### Data to use
-- Opening Marker --

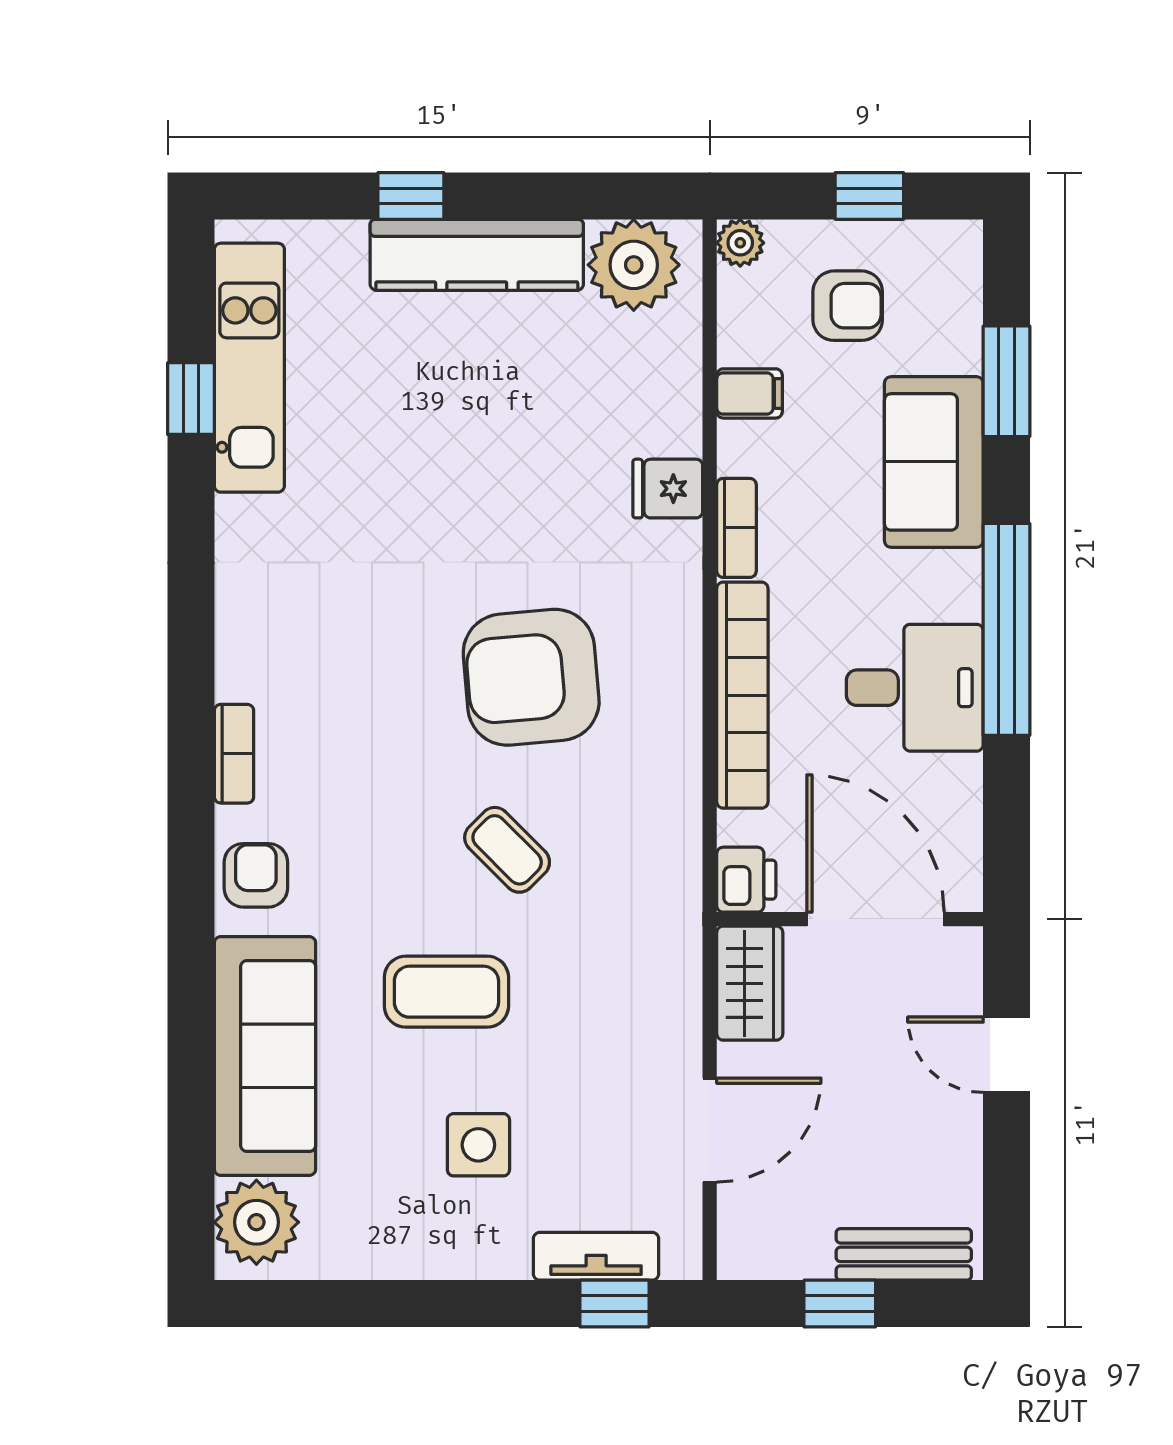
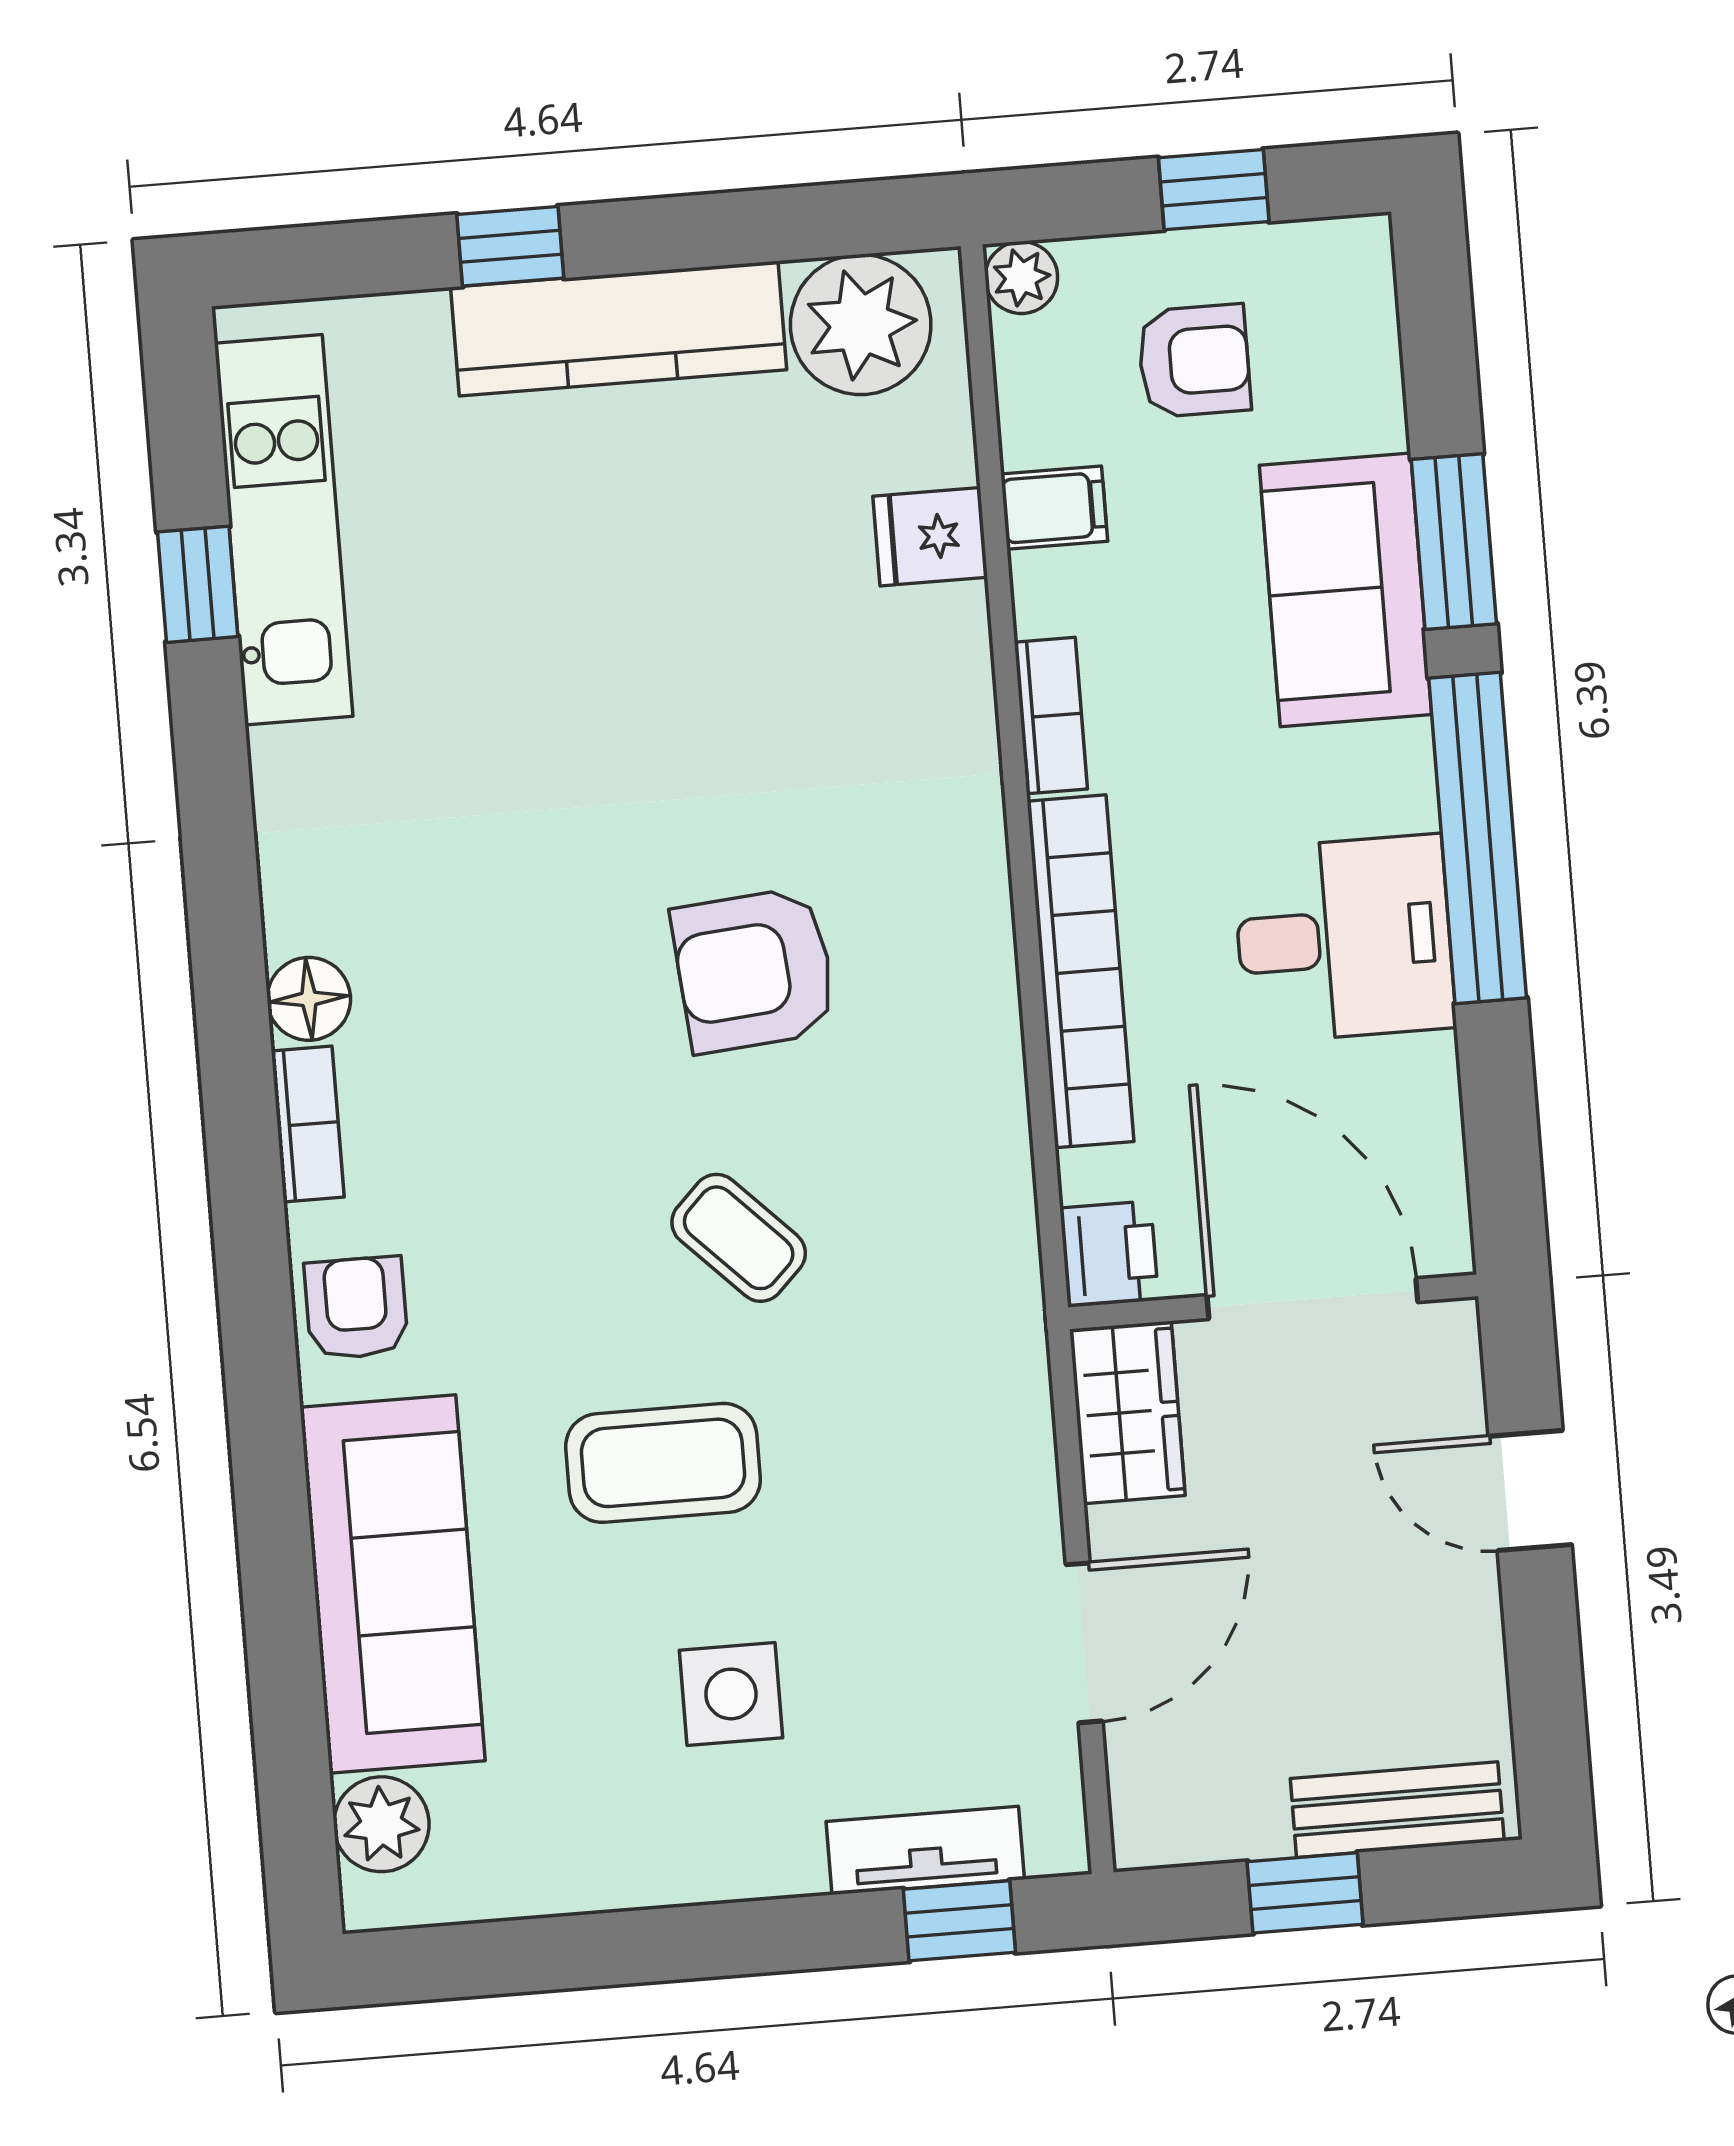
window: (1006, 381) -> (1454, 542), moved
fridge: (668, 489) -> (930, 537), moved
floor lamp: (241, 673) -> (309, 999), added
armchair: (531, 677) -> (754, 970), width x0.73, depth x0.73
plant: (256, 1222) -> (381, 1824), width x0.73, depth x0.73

-- Closing Marker --
-- Opening Marker --

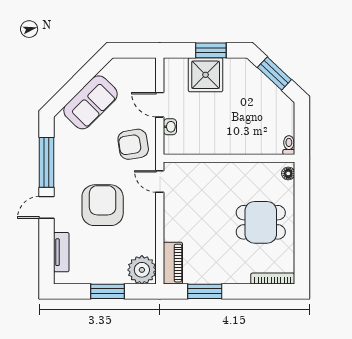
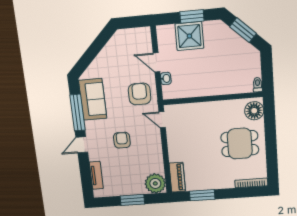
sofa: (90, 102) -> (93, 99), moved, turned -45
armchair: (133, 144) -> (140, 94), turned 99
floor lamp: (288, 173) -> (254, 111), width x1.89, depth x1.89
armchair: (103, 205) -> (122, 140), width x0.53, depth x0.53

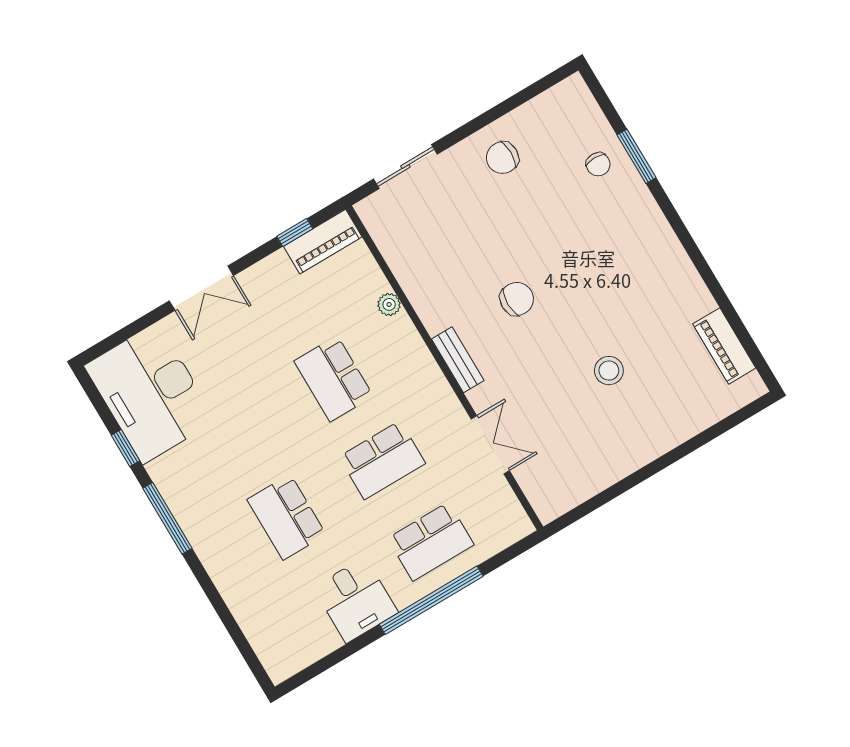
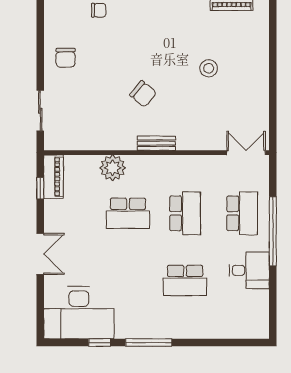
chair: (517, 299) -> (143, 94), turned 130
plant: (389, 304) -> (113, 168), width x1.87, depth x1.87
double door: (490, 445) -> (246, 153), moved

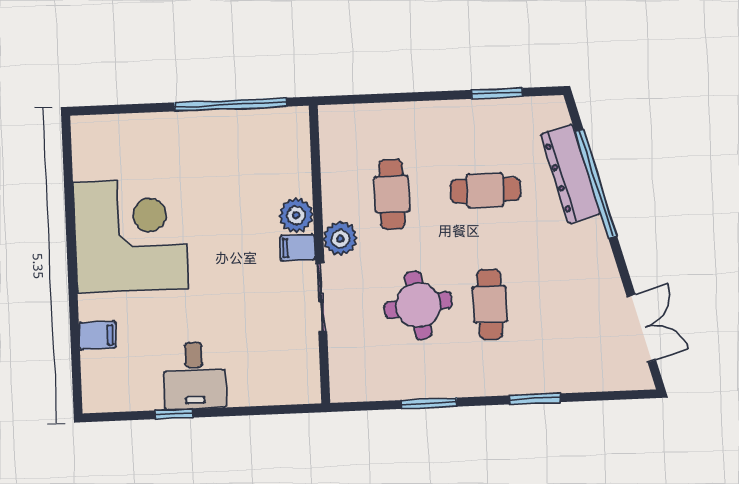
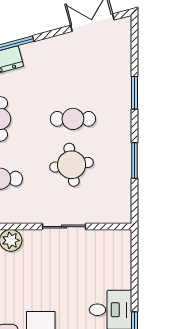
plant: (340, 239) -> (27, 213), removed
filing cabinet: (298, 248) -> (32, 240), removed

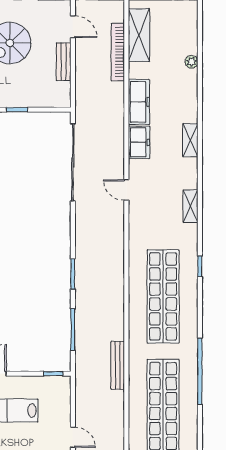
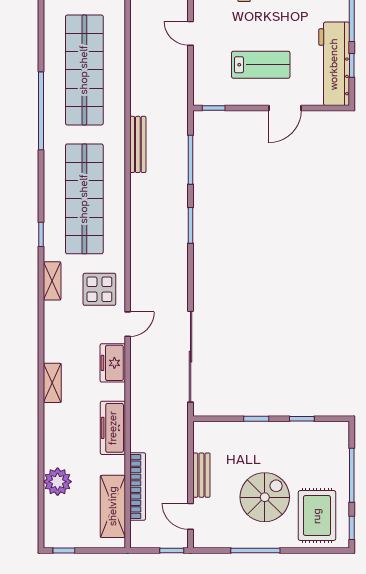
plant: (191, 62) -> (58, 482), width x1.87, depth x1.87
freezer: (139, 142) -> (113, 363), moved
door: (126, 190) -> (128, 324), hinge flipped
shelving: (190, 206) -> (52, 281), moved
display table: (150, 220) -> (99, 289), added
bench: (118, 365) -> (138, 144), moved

-- Closing Marker --

### How to complete this task
Look above for the line holding "window: (1006, 381) -> (1454, 542), moved" and the line holding "plant: (256, 1222)". Retype both, and every line between them, word for word and nothing else.

### Solution to the problem
window: (1006, 381) -> (1454, 542), moved
fridge: (668, 489) -> (930, 537), moved
floor lamp: (241, 673) -> (309, 999), added
armchair: (531, 677) -> (754, 970), width x0.73, depth x0.73
plant: (256, 1222) -> (381, 1824), width x0.73, depth x0.73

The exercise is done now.